TASK DESCRIPTION: Please transcribe, word for word, only the lines from the one containing "none -> lime brick B5 level 1" through the last line of the records below, both included, and leave out every picture.

Data extracted from a collection:
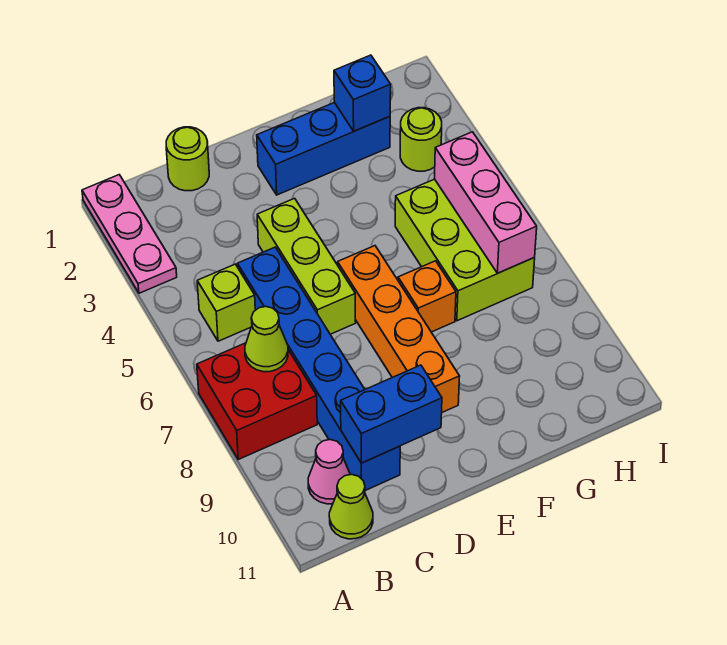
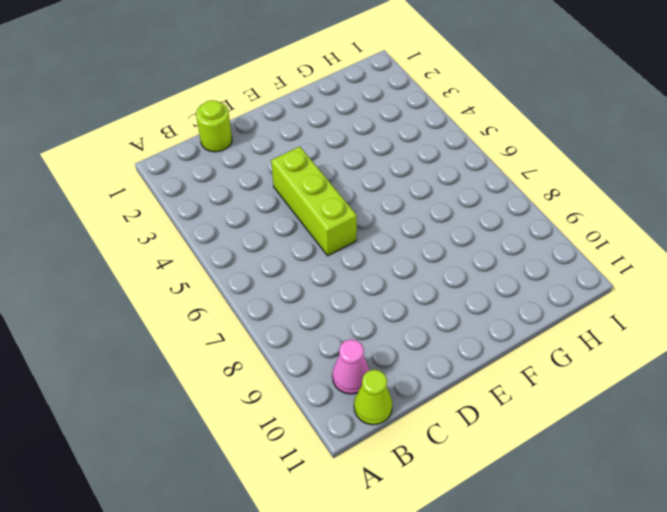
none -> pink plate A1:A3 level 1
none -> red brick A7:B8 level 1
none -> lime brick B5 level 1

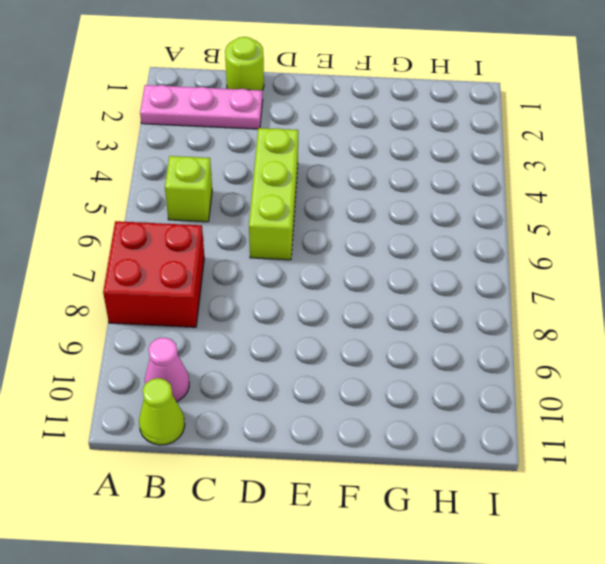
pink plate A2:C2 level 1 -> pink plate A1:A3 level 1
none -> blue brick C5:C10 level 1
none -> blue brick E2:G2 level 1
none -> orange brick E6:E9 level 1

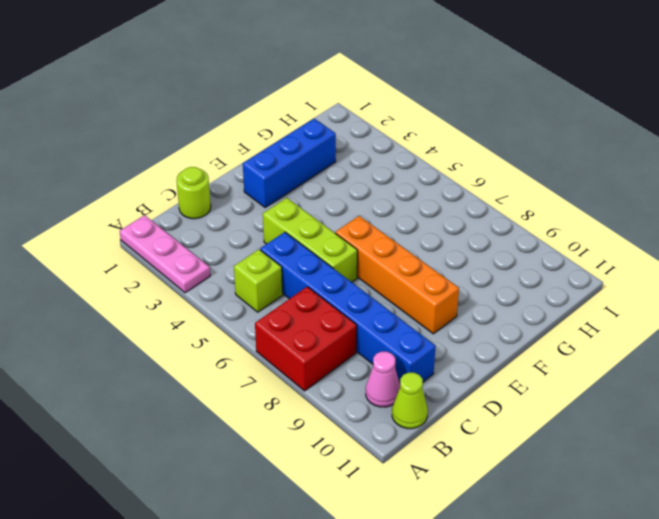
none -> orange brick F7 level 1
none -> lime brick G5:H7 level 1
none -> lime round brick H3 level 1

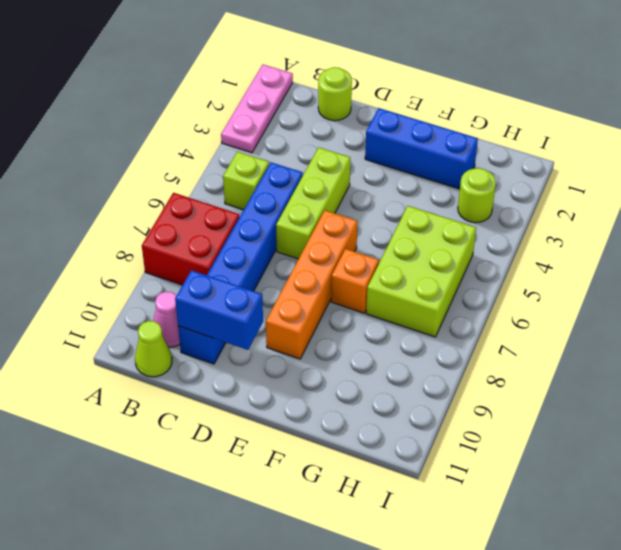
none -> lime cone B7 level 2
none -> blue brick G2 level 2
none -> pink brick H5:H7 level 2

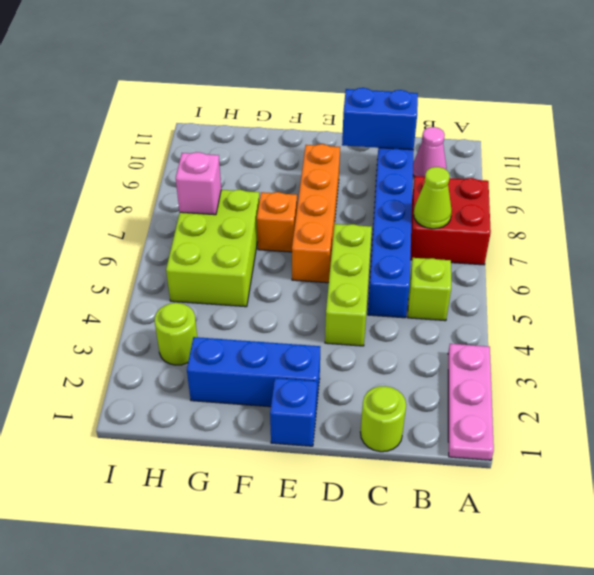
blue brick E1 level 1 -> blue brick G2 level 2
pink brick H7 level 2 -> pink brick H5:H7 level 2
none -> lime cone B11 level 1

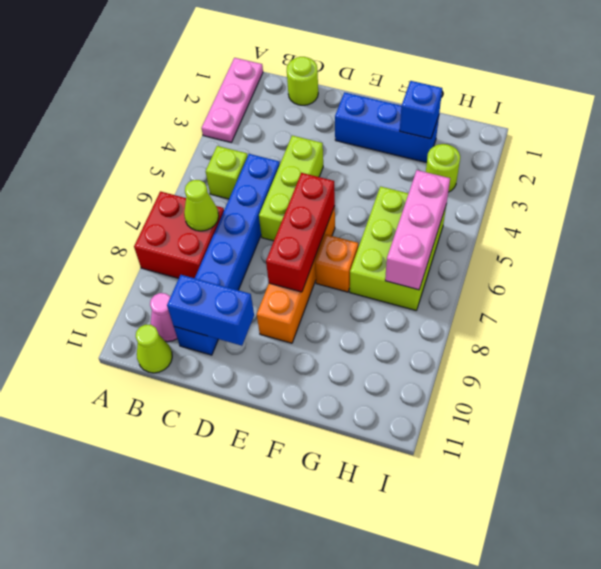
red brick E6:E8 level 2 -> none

ANSWER TO THIS PROBLEM:
none -> lime brick B5 level 1

pink plate A2:C2 level 1 -> pink plate A1:A3 level 1
none -> blue brick C5:C10 level 1
none -> blue brick E2:G2 level 1
none -> orange brick E6:E9 level 1

none -> orange brick F7 level 1
none -> lime brick G5:H7 level 1
none -> lime round brick H3 level 1

none -> lime cone B7 level 2
none -> blue brick G2 level 2
none -> pink brick H5:H7 level 2

blue brick E1 level 1 -> blue brick G2 level 2
pink brick H7 level 2 -> pink brick H5:H7 level 2
none -> lime cone B11 level 1

red brick E6:E8 level 2 -> none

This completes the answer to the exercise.